----- DATA SHOWN

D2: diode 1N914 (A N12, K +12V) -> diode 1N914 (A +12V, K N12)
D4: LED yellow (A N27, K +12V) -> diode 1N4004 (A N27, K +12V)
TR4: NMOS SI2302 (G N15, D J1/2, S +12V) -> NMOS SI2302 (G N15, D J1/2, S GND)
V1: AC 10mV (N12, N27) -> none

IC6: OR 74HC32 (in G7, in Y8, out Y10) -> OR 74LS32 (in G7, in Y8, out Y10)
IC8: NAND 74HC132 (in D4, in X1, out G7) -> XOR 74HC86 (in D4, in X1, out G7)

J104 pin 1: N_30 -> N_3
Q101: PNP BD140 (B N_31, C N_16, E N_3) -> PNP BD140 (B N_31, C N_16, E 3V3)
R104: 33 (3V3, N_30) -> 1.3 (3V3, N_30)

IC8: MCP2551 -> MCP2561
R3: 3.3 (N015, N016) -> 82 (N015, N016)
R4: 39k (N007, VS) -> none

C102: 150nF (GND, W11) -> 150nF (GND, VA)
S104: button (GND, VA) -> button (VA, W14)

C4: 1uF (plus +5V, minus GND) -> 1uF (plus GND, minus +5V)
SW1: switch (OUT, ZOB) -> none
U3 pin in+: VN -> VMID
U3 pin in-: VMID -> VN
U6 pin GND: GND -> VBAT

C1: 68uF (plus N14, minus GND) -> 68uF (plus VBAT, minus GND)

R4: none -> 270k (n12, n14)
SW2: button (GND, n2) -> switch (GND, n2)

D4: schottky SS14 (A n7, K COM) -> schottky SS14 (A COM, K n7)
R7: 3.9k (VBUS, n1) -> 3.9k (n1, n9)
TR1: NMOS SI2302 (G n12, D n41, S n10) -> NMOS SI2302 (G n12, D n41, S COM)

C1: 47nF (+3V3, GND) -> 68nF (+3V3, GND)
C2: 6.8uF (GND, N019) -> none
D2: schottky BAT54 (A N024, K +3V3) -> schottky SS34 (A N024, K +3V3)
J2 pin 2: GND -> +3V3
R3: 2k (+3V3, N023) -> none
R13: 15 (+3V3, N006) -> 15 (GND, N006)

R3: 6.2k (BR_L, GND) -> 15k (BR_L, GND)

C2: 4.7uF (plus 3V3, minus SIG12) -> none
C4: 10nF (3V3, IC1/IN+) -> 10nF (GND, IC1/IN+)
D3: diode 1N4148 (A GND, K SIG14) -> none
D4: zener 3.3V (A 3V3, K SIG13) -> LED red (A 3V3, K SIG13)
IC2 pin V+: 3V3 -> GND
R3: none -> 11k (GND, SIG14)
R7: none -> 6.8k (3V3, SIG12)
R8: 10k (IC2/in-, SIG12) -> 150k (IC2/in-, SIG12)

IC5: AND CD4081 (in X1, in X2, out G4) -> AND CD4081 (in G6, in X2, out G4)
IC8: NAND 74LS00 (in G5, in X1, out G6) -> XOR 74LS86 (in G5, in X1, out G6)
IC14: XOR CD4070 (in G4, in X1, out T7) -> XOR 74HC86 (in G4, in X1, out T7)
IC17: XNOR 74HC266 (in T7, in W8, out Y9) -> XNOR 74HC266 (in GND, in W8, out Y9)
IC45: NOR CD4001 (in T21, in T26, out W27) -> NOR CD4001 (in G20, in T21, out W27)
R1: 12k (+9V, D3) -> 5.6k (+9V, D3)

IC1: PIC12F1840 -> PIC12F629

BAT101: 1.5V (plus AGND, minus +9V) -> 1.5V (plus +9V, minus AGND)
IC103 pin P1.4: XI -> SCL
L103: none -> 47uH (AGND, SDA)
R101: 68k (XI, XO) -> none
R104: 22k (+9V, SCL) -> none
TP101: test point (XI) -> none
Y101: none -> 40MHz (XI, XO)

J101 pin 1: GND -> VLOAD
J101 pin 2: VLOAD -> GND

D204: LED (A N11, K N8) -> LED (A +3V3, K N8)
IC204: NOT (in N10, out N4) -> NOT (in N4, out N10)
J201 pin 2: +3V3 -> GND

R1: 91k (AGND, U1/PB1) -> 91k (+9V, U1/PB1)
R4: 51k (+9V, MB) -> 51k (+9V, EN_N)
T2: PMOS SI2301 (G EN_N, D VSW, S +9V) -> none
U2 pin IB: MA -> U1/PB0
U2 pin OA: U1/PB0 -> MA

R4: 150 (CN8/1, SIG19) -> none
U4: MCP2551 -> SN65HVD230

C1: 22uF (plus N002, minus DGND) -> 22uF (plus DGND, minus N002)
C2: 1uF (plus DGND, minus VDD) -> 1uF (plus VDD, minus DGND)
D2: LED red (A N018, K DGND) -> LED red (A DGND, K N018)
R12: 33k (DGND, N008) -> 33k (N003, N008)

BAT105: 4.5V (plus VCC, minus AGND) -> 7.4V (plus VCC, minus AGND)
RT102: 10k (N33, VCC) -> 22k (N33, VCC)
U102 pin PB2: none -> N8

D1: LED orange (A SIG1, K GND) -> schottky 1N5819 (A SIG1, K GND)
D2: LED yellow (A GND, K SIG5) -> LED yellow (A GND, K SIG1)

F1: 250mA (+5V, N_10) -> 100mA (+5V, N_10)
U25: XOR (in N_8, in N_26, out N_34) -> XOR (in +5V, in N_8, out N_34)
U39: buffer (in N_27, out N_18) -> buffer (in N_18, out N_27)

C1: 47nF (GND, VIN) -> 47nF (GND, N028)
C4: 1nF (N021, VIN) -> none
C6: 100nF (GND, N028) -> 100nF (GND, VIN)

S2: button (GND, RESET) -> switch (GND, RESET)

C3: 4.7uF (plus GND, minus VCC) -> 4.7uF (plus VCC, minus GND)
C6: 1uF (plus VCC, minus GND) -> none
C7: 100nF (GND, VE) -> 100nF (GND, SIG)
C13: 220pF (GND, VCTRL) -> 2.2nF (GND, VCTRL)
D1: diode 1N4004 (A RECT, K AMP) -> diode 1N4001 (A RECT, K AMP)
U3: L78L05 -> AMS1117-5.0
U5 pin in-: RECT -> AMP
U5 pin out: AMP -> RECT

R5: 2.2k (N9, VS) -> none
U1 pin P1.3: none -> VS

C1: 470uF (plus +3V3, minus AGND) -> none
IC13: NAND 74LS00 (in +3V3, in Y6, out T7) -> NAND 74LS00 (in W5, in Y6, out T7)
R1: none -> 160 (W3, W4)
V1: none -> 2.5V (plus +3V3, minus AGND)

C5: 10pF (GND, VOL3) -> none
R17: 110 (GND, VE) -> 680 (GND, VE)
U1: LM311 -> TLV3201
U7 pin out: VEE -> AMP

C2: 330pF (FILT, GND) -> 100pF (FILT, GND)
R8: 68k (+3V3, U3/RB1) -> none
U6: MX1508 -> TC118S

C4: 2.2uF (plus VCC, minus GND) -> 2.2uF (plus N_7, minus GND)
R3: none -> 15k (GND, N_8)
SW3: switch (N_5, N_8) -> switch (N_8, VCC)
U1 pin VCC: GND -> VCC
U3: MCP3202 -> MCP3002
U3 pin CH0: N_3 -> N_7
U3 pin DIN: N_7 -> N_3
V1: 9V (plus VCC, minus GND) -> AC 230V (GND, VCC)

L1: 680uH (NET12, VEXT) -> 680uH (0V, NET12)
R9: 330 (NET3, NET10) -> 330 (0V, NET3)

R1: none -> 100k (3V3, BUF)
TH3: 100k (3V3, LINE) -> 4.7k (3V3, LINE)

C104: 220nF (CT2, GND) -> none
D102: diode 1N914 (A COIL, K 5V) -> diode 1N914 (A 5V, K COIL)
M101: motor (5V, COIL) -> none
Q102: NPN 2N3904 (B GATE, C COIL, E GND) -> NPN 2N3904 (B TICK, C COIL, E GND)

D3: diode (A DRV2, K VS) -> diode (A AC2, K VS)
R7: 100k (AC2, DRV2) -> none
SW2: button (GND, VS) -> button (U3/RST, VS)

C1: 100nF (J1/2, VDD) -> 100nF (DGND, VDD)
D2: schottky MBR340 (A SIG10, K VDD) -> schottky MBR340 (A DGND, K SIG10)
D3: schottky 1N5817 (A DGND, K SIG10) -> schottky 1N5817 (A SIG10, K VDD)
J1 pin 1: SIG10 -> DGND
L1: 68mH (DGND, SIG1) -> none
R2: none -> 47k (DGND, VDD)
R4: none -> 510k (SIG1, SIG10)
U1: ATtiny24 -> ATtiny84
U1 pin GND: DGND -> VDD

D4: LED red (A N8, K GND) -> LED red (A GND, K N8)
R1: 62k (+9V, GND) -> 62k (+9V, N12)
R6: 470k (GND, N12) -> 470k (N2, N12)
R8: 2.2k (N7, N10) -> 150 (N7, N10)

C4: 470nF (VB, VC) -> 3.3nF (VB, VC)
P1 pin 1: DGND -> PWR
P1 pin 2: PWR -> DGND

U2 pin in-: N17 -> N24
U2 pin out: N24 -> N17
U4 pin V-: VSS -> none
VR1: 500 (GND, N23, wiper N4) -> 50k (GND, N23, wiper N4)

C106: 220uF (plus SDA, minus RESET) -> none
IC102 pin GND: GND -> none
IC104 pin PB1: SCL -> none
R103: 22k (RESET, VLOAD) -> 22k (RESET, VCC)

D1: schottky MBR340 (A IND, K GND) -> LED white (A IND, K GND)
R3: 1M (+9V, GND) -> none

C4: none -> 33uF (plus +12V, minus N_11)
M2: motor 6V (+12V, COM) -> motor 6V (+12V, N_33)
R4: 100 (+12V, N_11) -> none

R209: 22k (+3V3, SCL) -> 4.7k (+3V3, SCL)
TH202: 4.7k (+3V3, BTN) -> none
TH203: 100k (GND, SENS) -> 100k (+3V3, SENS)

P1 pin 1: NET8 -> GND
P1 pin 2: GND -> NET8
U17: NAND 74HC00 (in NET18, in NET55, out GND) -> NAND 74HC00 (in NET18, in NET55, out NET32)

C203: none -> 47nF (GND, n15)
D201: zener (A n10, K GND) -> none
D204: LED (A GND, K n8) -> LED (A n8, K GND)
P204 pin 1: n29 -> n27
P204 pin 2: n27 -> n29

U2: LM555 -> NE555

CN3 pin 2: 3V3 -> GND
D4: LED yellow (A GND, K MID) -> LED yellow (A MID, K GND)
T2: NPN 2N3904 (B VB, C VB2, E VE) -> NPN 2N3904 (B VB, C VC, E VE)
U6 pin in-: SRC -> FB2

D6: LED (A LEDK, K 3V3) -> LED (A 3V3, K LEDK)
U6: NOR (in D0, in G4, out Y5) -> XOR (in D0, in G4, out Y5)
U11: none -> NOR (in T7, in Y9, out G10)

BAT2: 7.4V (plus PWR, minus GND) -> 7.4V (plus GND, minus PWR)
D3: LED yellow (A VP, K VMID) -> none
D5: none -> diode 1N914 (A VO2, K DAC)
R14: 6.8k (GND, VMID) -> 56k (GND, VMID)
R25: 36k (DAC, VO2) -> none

----------

WHAT YOU NEED TO DO:
A word-for-word copy of the lines above from the one with "TR4: NMOS SI2302" through the one with "Y101: none -> 40MHz (XI, XO)", inclusive, is the only output wanted.

FINISHED TASK:
TR4: NMOS SI2302 (G N15, D J1/2, S +12V) -> NMOS SI2302 (G N15, D J1/2, S GND)
V1: AC 10mV (N12, N27) -> none

IC6: OR 74HC32 (in G7, in Y8, out Y10) -> OR 74LS32 (in G7, in Y8, out Y10)
IC8: NAND 74HC132 (in D4, in X1, out G7) -> XOR 74HC86 (in D4, in X1, out G7)

J104 pin 1: N_30 -> N_3
Q101: PNP BD140 (B N_31, C N_16, E N_3) -> PNP BD140 (B N_31, C N_16, E 3V3)
R104: 33 (3V3, N_30) -> 1.3 (3V3, N_30)

IC8: MCP2551 -> MCP2561
R3: 3.3 (N015, N016) -> 82 (N015, N016)
R4: 39k (N007, VS) -> none

C102: 150nF (GND, W11) -> 150nF (GND, VA)
S104: button (GND, VA) -> button (VA, W14)

C4: 1uF (plus +5V, minus GND) -> 1uF (plus GND, minus +5V)
SW1: switch (OUT, ZOB) -> none
U3 pin in+: VN -> VMID
U3 pin in-: VMID -> VN
U6 pin GND: GND -> VBAT

C1: 68uF (plus N14, minus GND) -> 68uF (plus VBAT, minus GND)

R4: none -> 270k (n12, n14)
SW2: button (GND, n2) -> switch (GND, n2)

D4: schottky SS14 (A n7, K COM) -> schottky SS14 (A COM, K n7)
R7: 3.9k (VBUS, n1) -> 3.9k (n1, n9)
TR1: NMOS SI2302 (G n12, D n41, S n10) -> NMOS SI2302 (G n12, D n41, S COM)

C1: 47nF (+3V3, GND) -> 68nF (+3V3, GND)
C2: 6.8uF (GND, N019) -> none
D2: schottky BAT54 (A N024, K +3V3) -> schottky SS34 (A N024, K +3V3)
J2 pin 2: GND -> +3V3
R3: 2k (+3V3, N023) -> none
R13: 15 (+3V3, N006) -> 15 (GND, N006)

R3: 6.2k (BR_L, GND) -> 15k (BR_L, GND)

C2: 4.7uF (plus 3V3, minus SIG12) -> none
C4: 10nF (3V3, IC1/IN+) -> 10nF (GND, IC1/IN+)
D3: diode 1N4148 (A GND, K SIG14) -> none
D4: zener 3.3V (A 3V3, K SIG13) -> LED red (A 3V3, K SIG13)
IC2 pin V+: 3V3 -> GND
R3: none -> 11k (GND, SIG14)
R7: none -> 6.8k (3V3, SIG12)
R8: 10k (IC2/in-, SIG12) -> 150k (IC2/in-, SIG12)

IC5: AND CD4081 (in X1, in X2, out G4) -> AND CD4081 (in G6, in X2, out G4)
IC8: NAND 74LS00 (in G5, in X1, out G6) -> XOR 74LS86 (in G5, in X1, out G6)
IC14: XOR CD4070 (in G4, in X1, out T7) -> XOR 74HC86 (in G4, in X1, out T7)
IC17: XNOR 74HC266 (in T7, in W8, out Y9) -> XNOR 74HC266 (in GND, in W8, out Y9)
IC45: NOR CD4001 (in T21, in T26, out W27) -> NOR CD4001 (in G20, in T21, out W27)
R1: 12k (+9V, D3) -> 5.6k (+9V, D3)

IC1: PIC12F1840 -> PIC12F629

BAT101: 1.5V (plus AGND, minus +9V) -> 1.5V (plus +9V, minus AGND)
IC103 pin P1.4: XI -> SCL
L103: none -> 47uH (AGND, SDA)
R101: 68k (XI, XO) -> none
R104: 22k (+9V, SCL) -> none
TP101: test point (XI) -> none
Y101: none -> 40MHz (XI, XO)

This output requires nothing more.